TO DO:
In the records below, the lines between the one holding "(545, 248) = (252, 304): yellow" and the one holding "(409, 495) = (419, 415): turquoise", inclusive, are to be transcribed exactly; no pictures are to be included.

ENTRIES SHOWN:
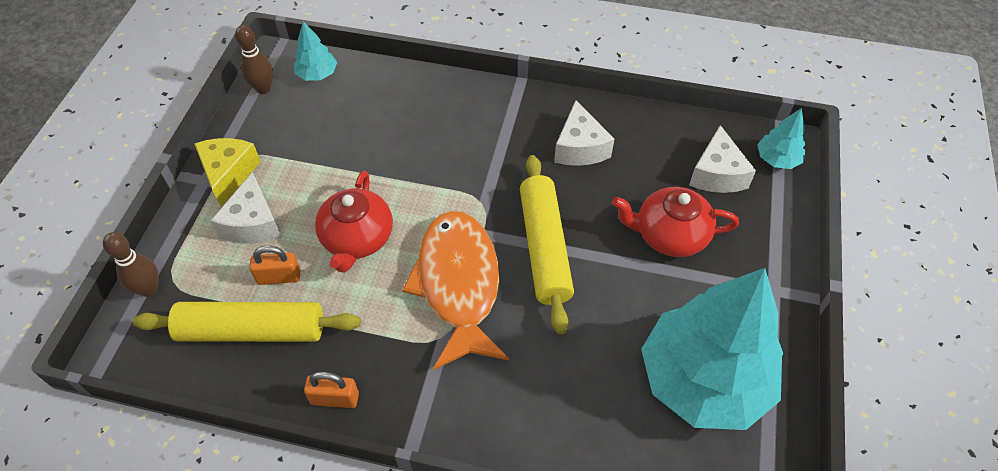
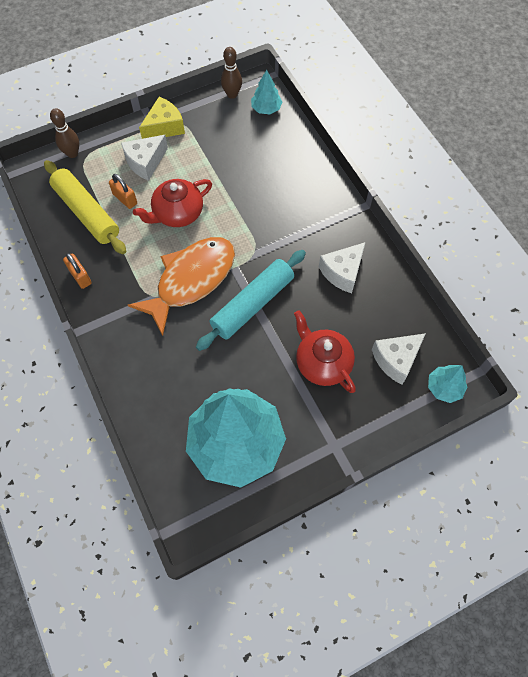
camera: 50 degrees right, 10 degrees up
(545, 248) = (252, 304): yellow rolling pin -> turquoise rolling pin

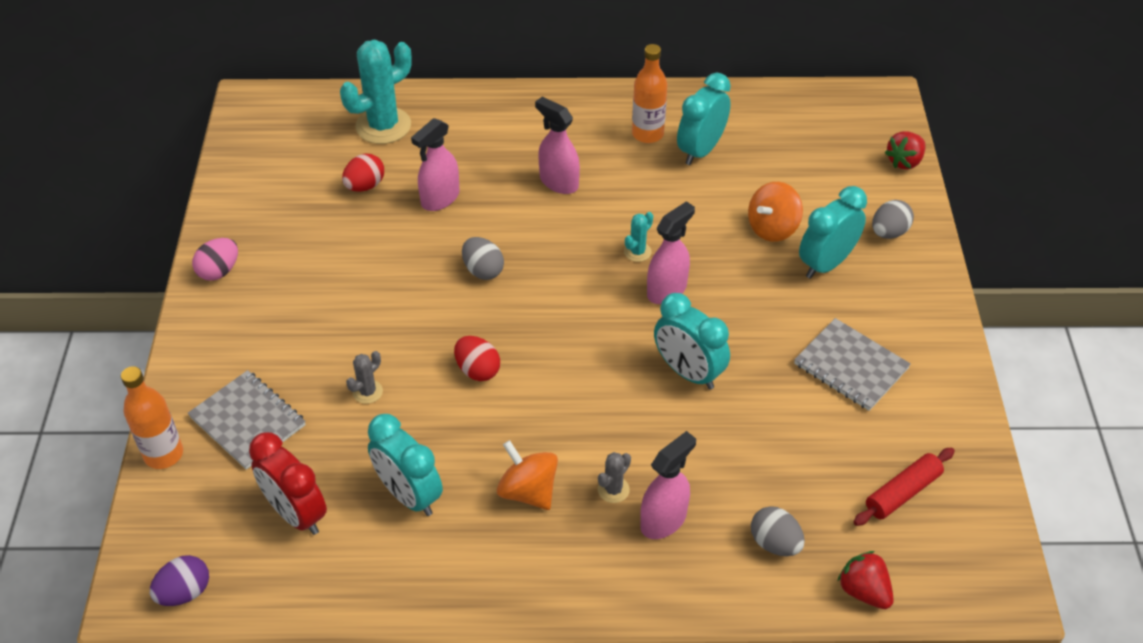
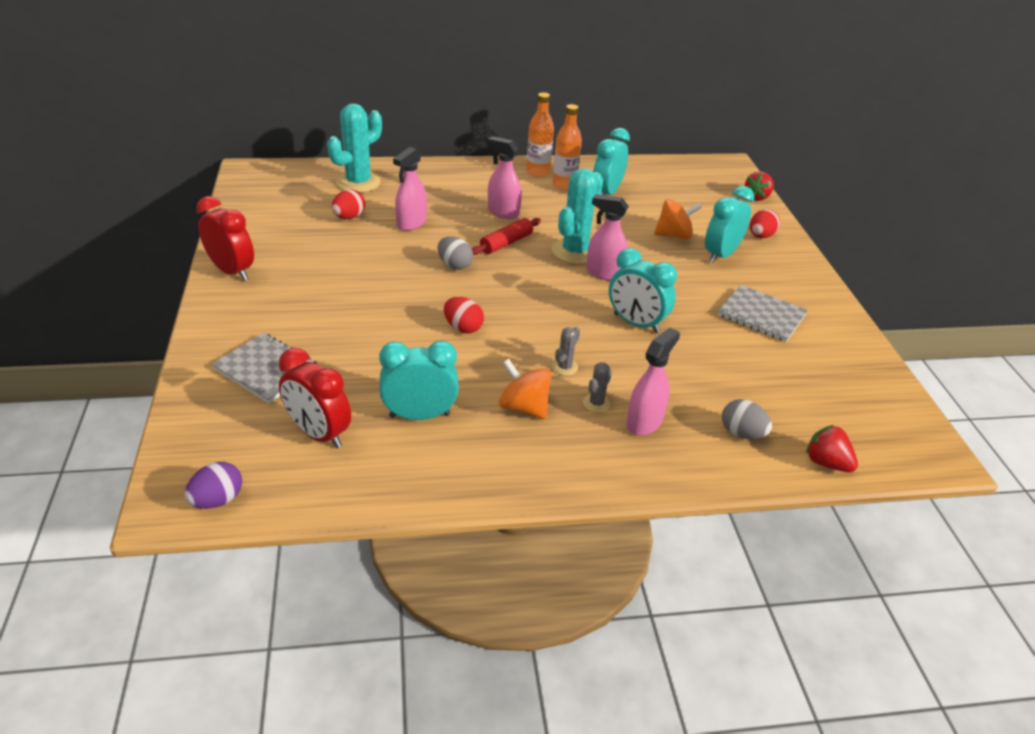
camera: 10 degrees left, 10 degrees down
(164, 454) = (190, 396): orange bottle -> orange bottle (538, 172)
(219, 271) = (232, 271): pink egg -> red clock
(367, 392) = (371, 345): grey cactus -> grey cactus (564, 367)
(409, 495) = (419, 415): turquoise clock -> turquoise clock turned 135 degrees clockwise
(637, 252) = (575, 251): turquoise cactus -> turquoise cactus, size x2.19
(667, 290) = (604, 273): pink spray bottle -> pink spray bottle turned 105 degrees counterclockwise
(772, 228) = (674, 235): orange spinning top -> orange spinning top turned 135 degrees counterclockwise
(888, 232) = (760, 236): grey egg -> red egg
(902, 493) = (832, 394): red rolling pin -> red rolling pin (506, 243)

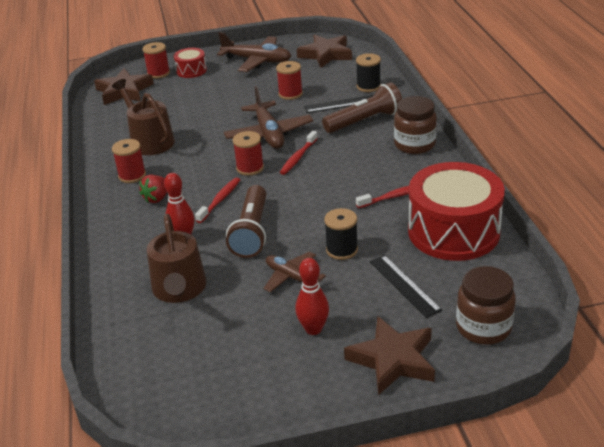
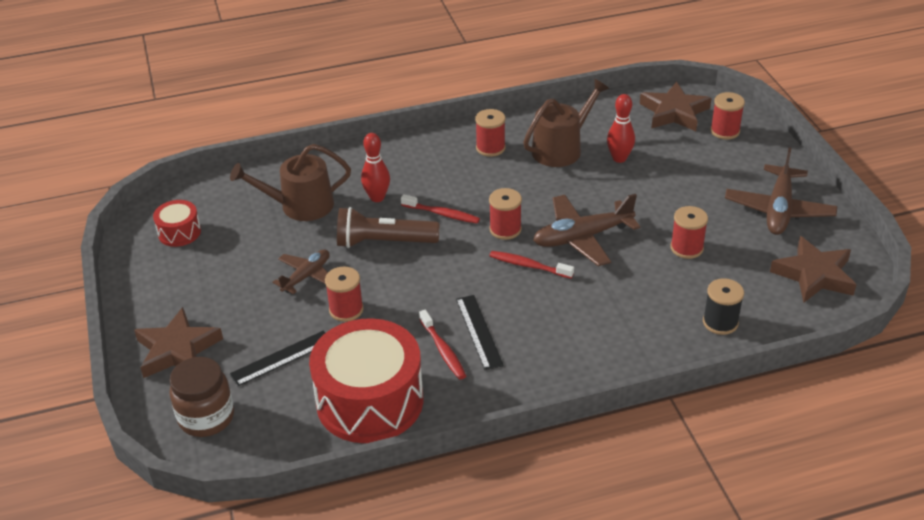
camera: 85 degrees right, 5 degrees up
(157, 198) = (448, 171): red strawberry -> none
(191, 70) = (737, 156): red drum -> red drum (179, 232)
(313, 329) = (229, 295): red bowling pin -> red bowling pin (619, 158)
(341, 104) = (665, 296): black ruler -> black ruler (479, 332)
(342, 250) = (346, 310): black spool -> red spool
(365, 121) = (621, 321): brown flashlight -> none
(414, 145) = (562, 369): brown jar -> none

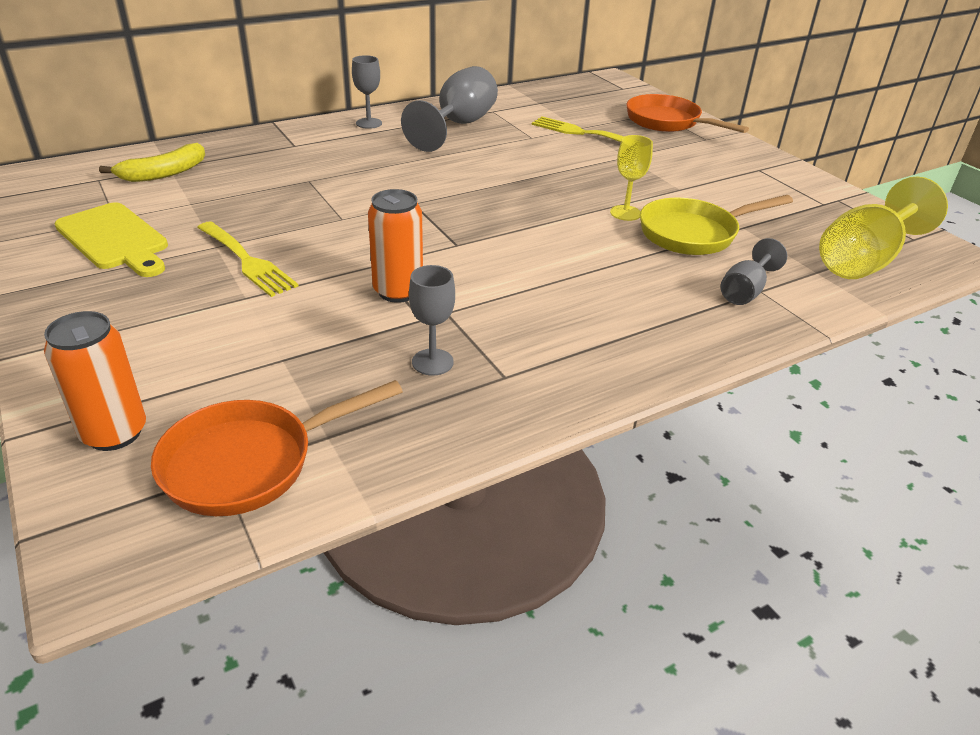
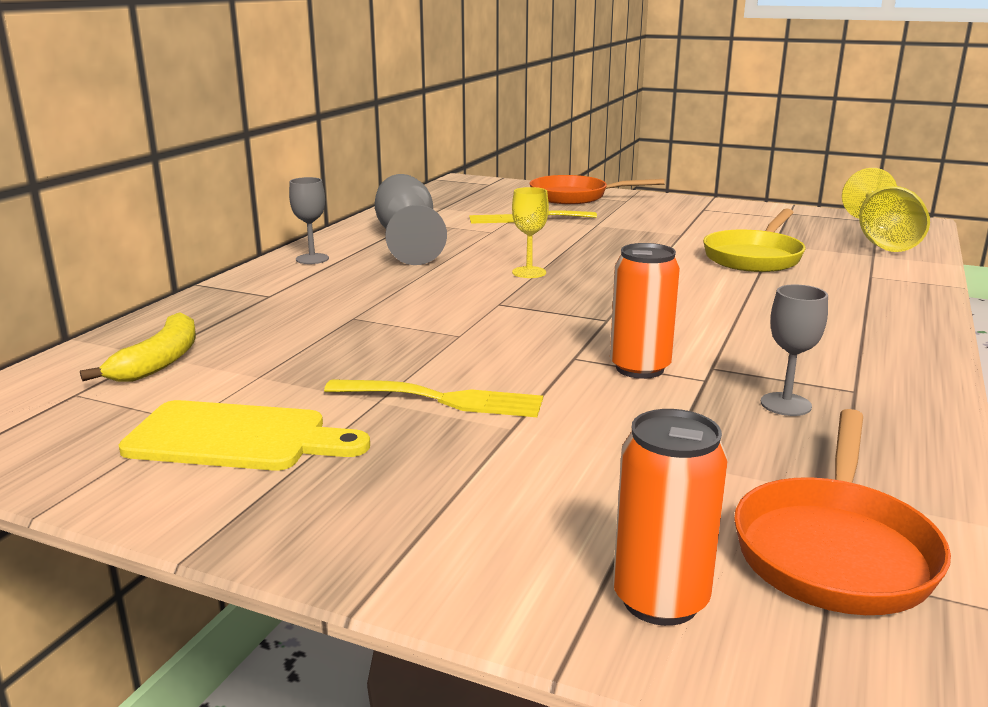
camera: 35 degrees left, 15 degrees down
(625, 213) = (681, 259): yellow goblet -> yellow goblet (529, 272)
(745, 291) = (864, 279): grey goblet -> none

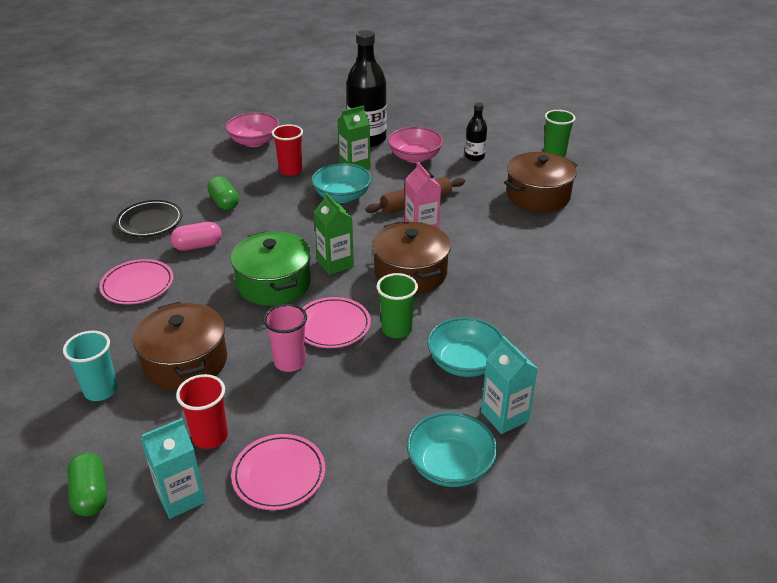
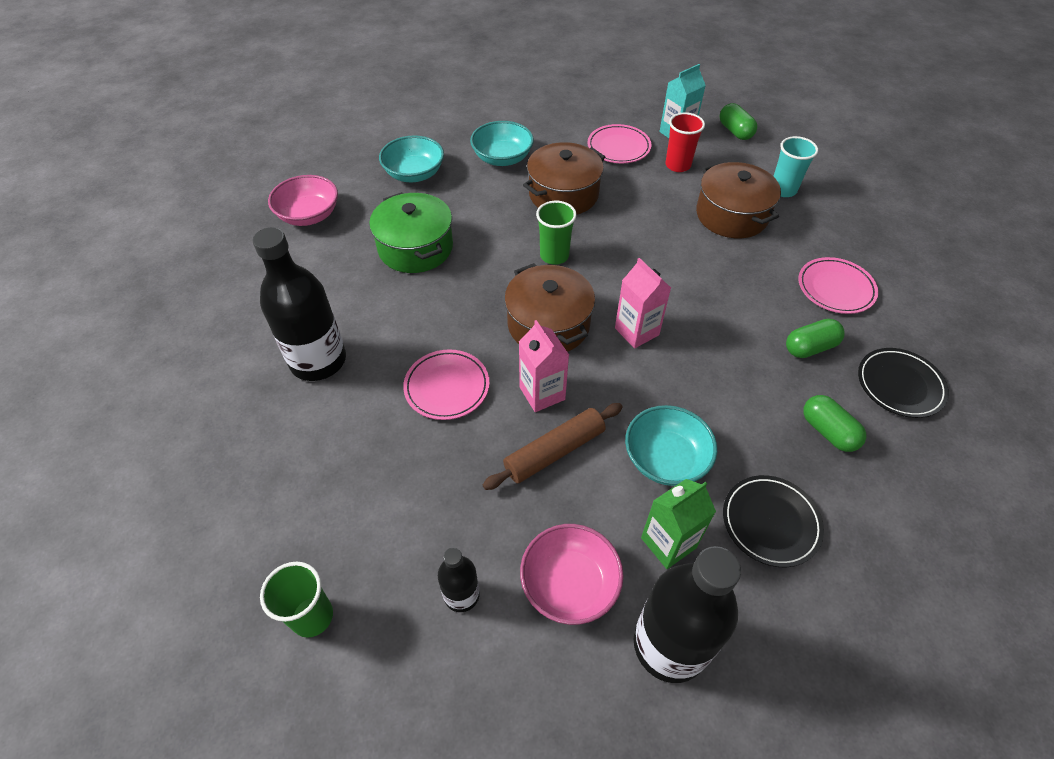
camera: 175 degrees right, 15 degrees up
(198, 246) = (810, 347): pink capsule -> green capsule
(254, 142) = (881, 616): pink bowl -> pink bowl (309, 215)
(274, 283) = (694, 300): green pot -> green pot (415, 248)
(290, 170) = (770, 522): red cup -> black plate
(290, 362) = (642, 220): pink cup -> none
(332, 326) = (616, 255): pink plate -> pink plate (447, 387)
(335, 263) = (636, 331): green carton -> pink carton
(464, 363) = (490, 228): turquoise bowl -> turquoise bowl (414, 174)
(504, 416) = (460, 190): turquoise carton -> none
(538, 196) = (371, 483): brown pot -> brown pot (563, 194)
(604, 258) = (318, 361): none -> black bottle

SOLUTION TO THIS TASK:
(545, 248) = (252, 304): yellow rolling pin -> turquoise rolling pin

camera: 10 degrees left, 10 degrees down
(164, 454) = (190, 396): orange bottle -> orange bottle (538, 172)
(219, 271) = (232, 271): pink egg -> red clock
(367, 392) = (371, 345): grey cactus -> grey cactus (564, 367)
(409, 495) = (419, 415): turquoise clock -> turquoise clock turned 135 degrees clockwise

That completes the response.